Leaving out all pictures, reproduce the entries below exactly, from the first line through the line that contains "lampka (czarny) [581".

[Start of section]

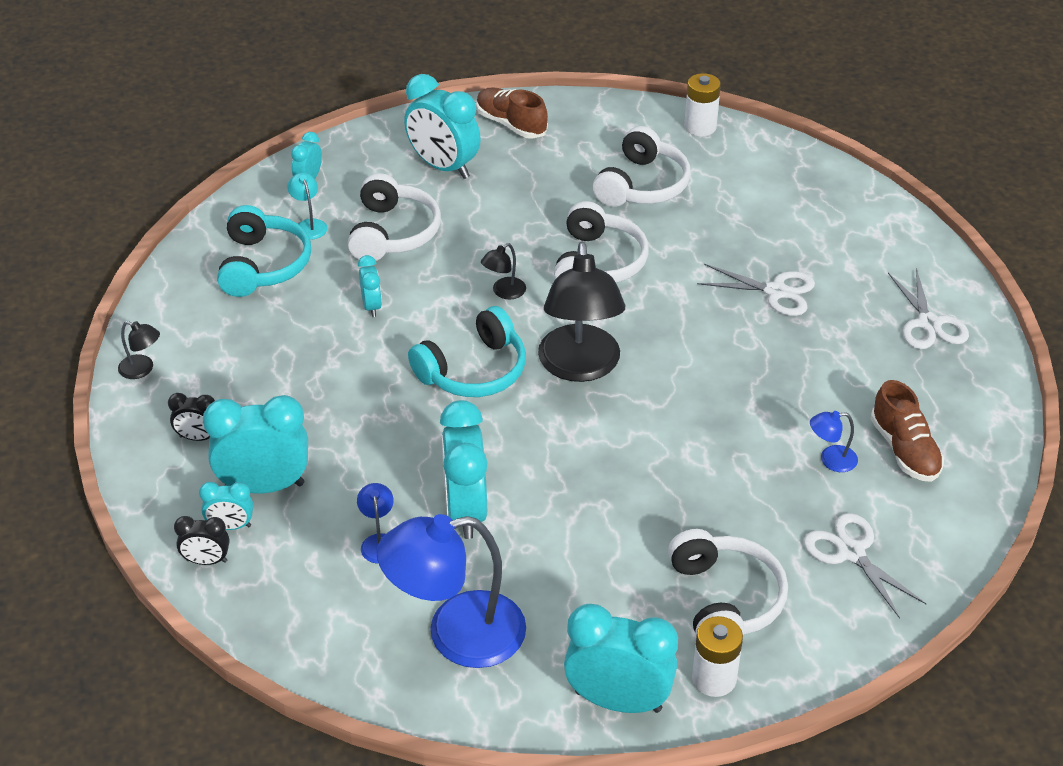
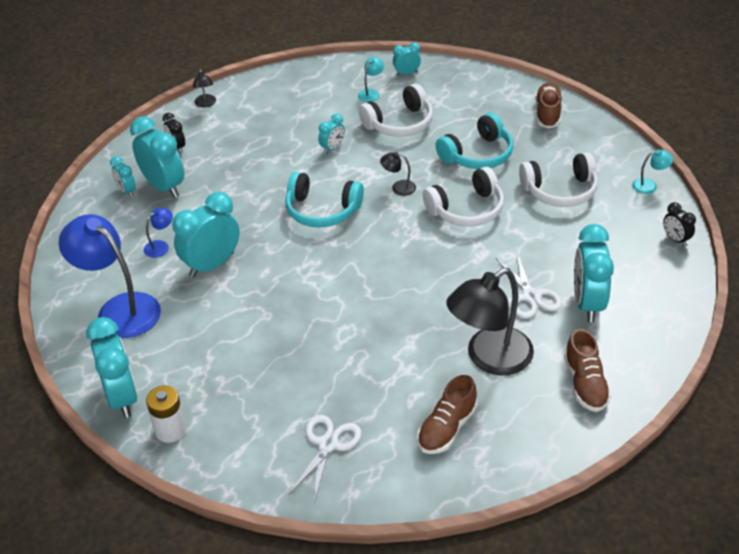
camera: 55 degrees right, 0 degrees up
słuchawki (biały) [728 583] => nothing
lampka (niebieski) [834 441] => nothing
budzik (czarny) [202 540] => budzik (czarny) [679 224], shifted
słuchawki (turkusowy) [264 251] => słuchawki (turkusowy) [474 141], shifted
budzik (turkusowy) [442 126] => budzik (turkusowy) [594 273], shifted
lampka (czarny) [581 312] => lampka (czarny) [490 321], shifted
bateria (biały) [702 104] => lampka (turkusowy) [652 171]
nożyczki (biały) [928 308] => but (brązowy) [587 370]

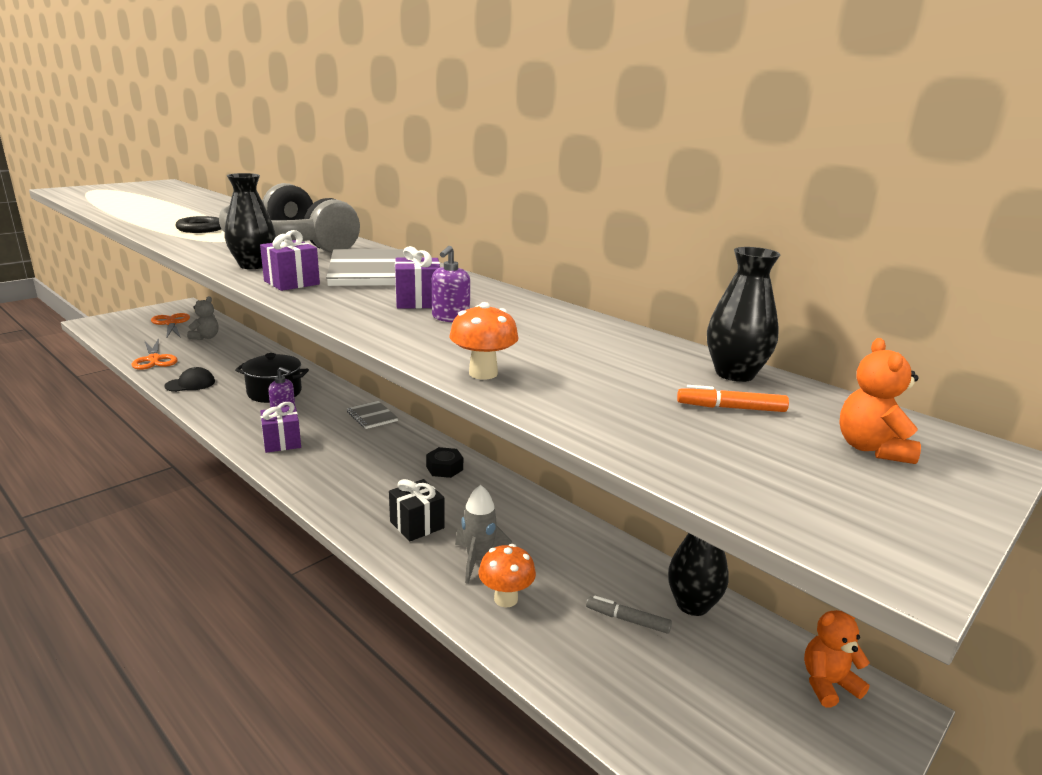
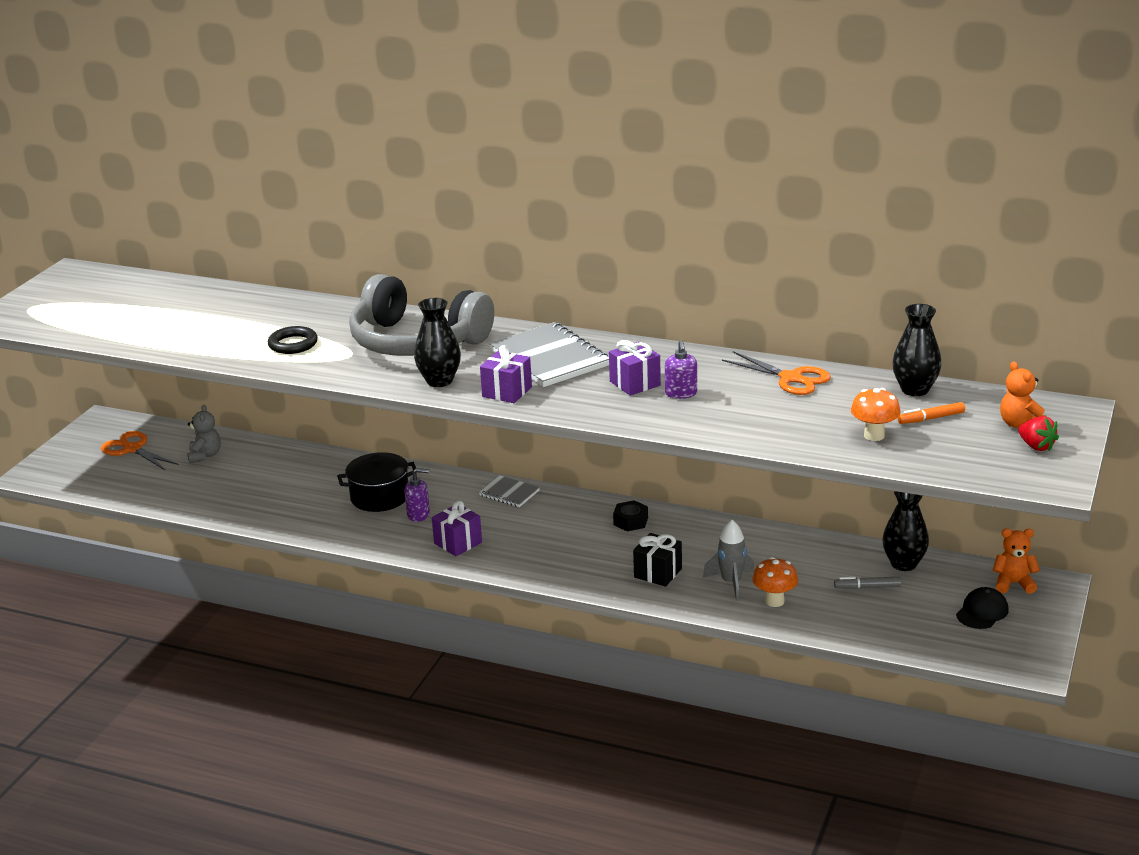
camera: 20 degrees left, 5 degrees up
nothing => truskawka (czerwony) [1038 433]
nożyczki (pomarańczowy) [154 354] => nożyczki (pomarańczowy) [776 373], shifted
czapka (czarny) [189 379] => czapka (czarny) [982 608], shifted
grzyb (pomarańczowy) [484 341] => grzyb (pomarańczowy) [876 414], shifted
miś (pomarańczowy) [837 659] => miś (pomarańczowy) [1016 561], 45 degrees clockwise

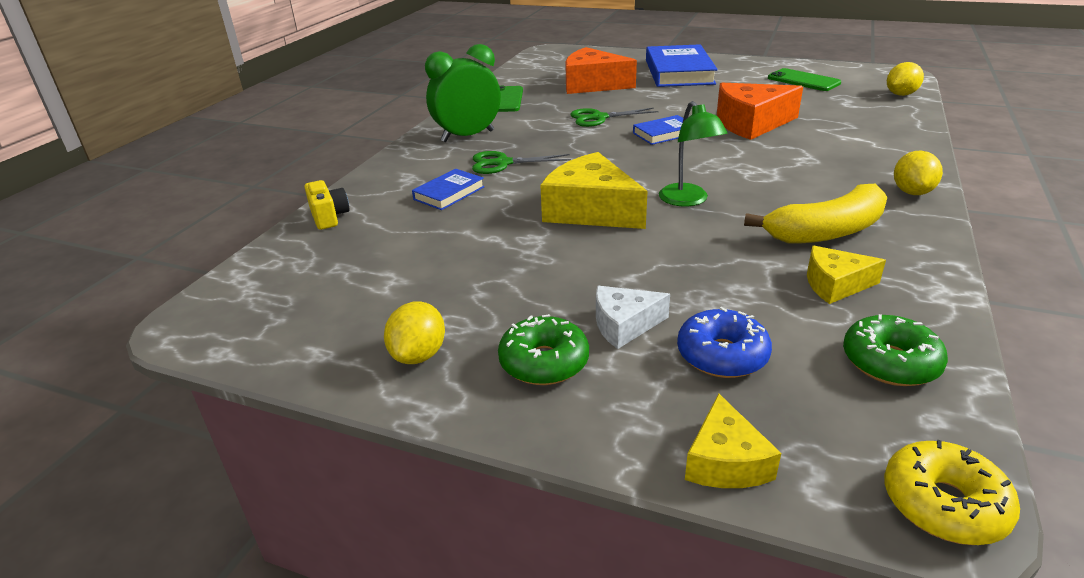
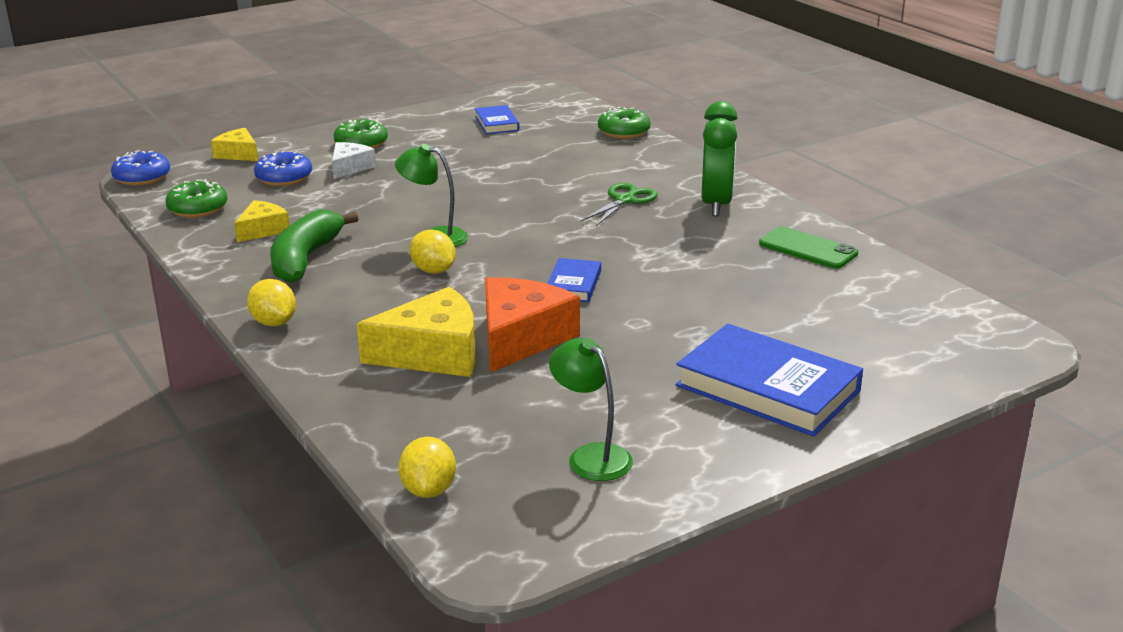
camera: 125 degrees right, 5 degrees down
ser (pomarańczowy) [601 70] => nothing
nożyczki (zielony) [614 117] => nothing
cytryna (żółty) [414 333] => cytryna (żółty) [433 252], shifted
książka (niebieski) [448 189] => książka (niebieski) [497 119], shifted
ser (żółty) [594 190] => ser (żółty) [416 332], shifted
aparat fotograficzny (żółty) [327 205] => donut (zielony) [624 123]
telefon (zielony) [804 79] => lampka (zielony) [591 409]
banan (żółty) [815 213] => banan (zielony) [314 246]
donut (żółty) [952 492] => donut (niebieski) [140 168]

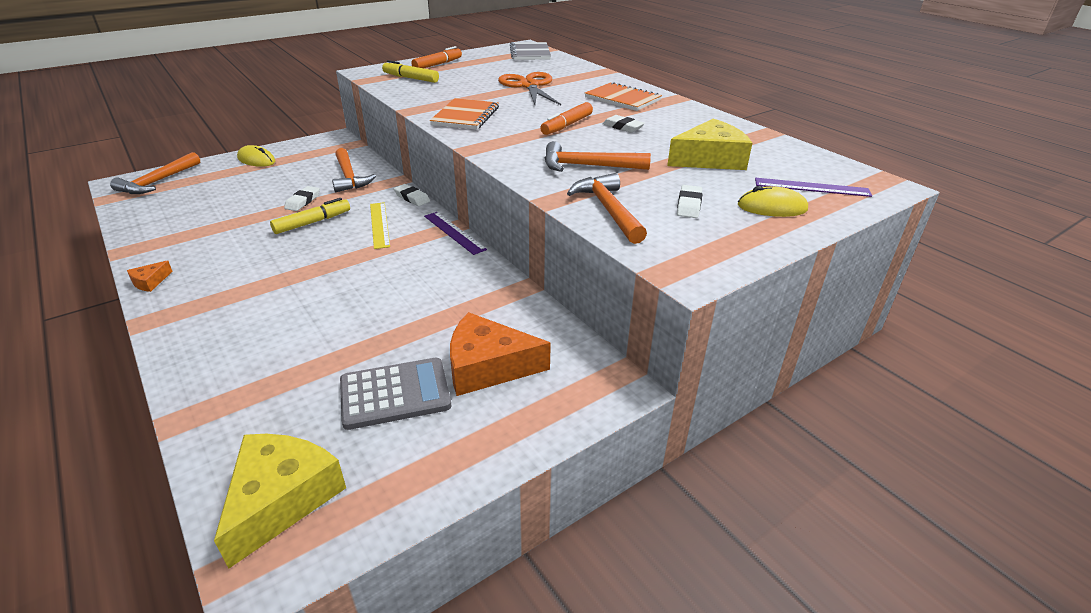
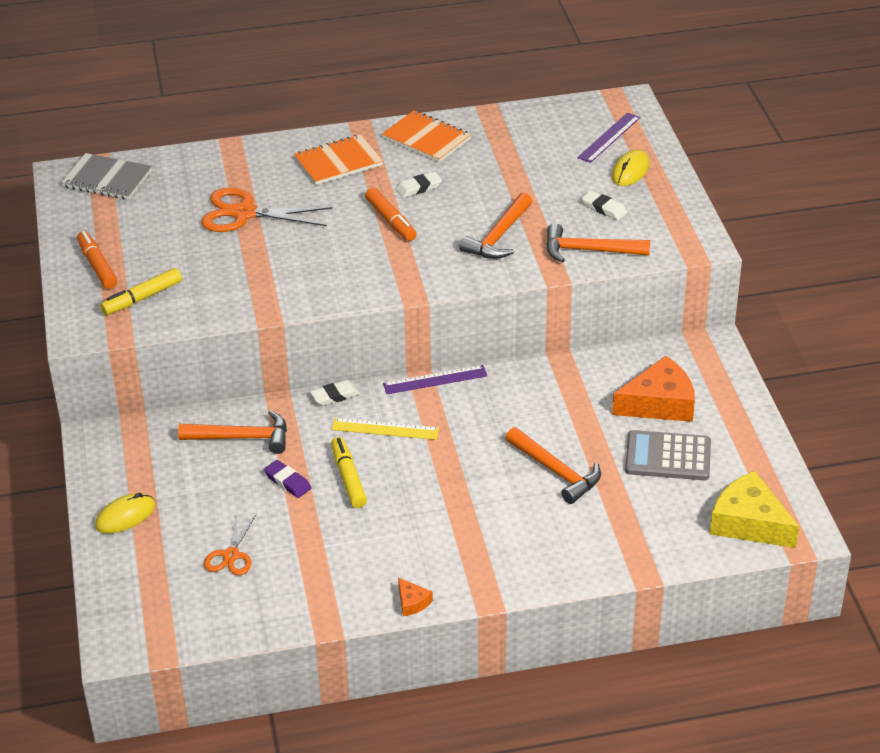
camera: 65 degrees left, 5 degrees up
ser (żółty) [709 144] => nothing
nothing => nożyczki (pomarańczowy) [230 545]
młotek (pomarańczowy) [155 173] => młotek (pomarańczowy) [553 465], shifted
zeszyt (pomarańczowy) [464 114] => zeszyt (pomarańczowy) [426 136], shifted
gumka do mazania (biały) [302 198] => gumka do mazania (fioletowy) [287 479]
kalkulator (szary) [395 394] => kalkulator (szary) [668 455], 90 degrees counterclockwise
ser (pomarańczowy) [500 354] => ser (pomarańczowy) [653 389], 135 degrees counterclockwise

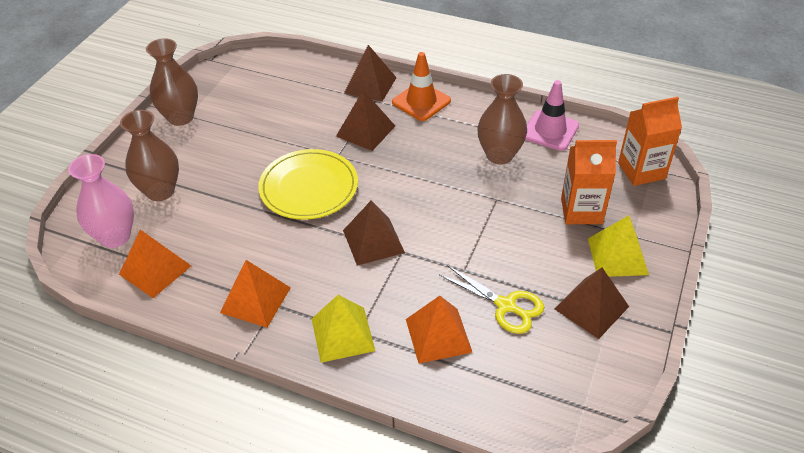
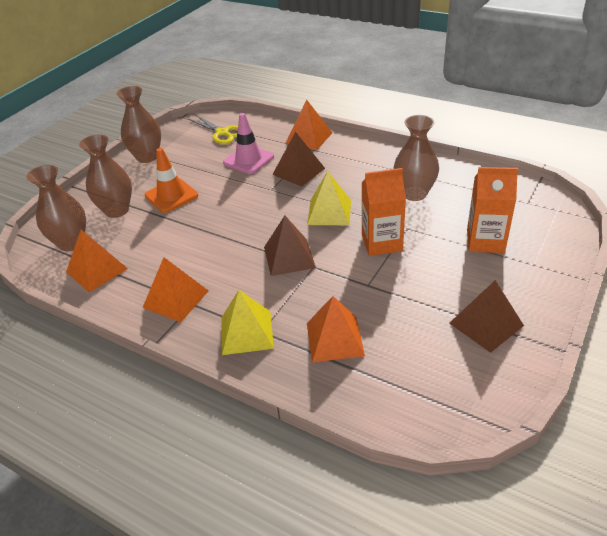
camera: 10 degrees right, 5 degrees down
talerz (żółty) [308 184] => nothing
pachołek (pomarańczowy) [421 86] => pachołek (pomarańczowy) [171 180], shifted
nożyczki (żółty) [491 299] => nożyczki (żółty) [213 129], shifted
pachołek (różowy) [552 115] => pachołek (różowy) [248 143], shifted
piramida (żółty) [618 246] => piramida (żółty) [329 198], shifted
karton mleka (pomarańczowy) [650 141] => karton mleka (pomarańczowy) [384 212], shifted
wazon (różowy) [101 201] => wazon (brązowy) [56 208]
piramida (brązowy) [370 73] => piramida (pomarańczowy) [309 125]

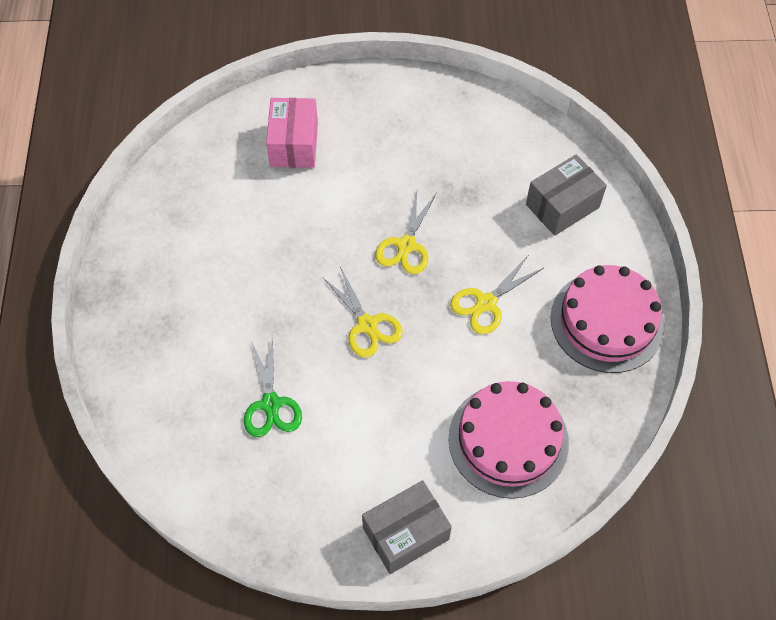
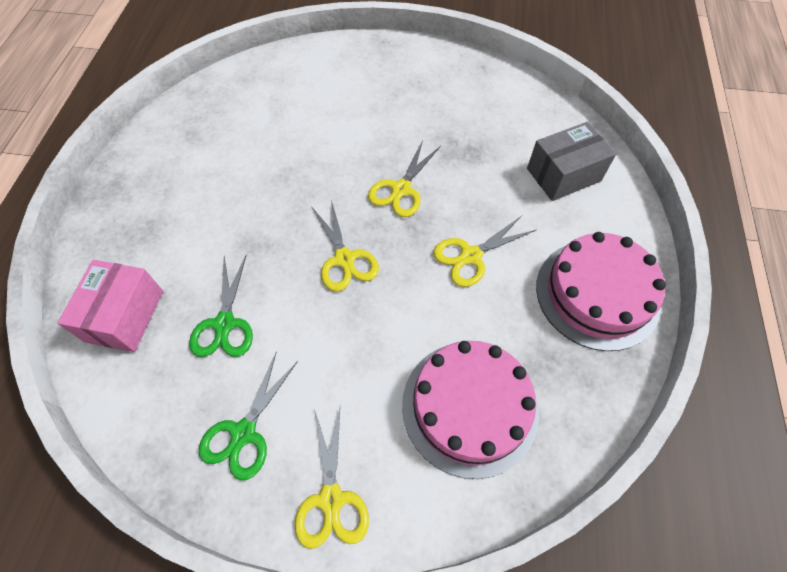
camera: 10 degrees right, 0 degrees up
nothing => nożyczki (zielony) [248 416]
pudełko (różowy) [292 133] => pudełko (różowy) [110 306], shifted
pudełko (szary) [407 527] => nożyczki (żółty) [332 478]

[End of section]

## Written answer
camera: 55 degrees right, 0 degrees up
słuchawki (biały) [728 583] => nothing
lampka (niebieski) [834 441] => nothing
budzik (czarny) [202 540] => budzik (czarny) [679 224], shifted
słuchawki (turkusowy) [264 251] => słuchawki (turkusowy) [474 141], shifted
budzik (turkusowy) [442 126] => budzik (turkusowy) [594 273], shifted
lampka (czarny) [581 312] => lampka (czarny) [490 321], shifted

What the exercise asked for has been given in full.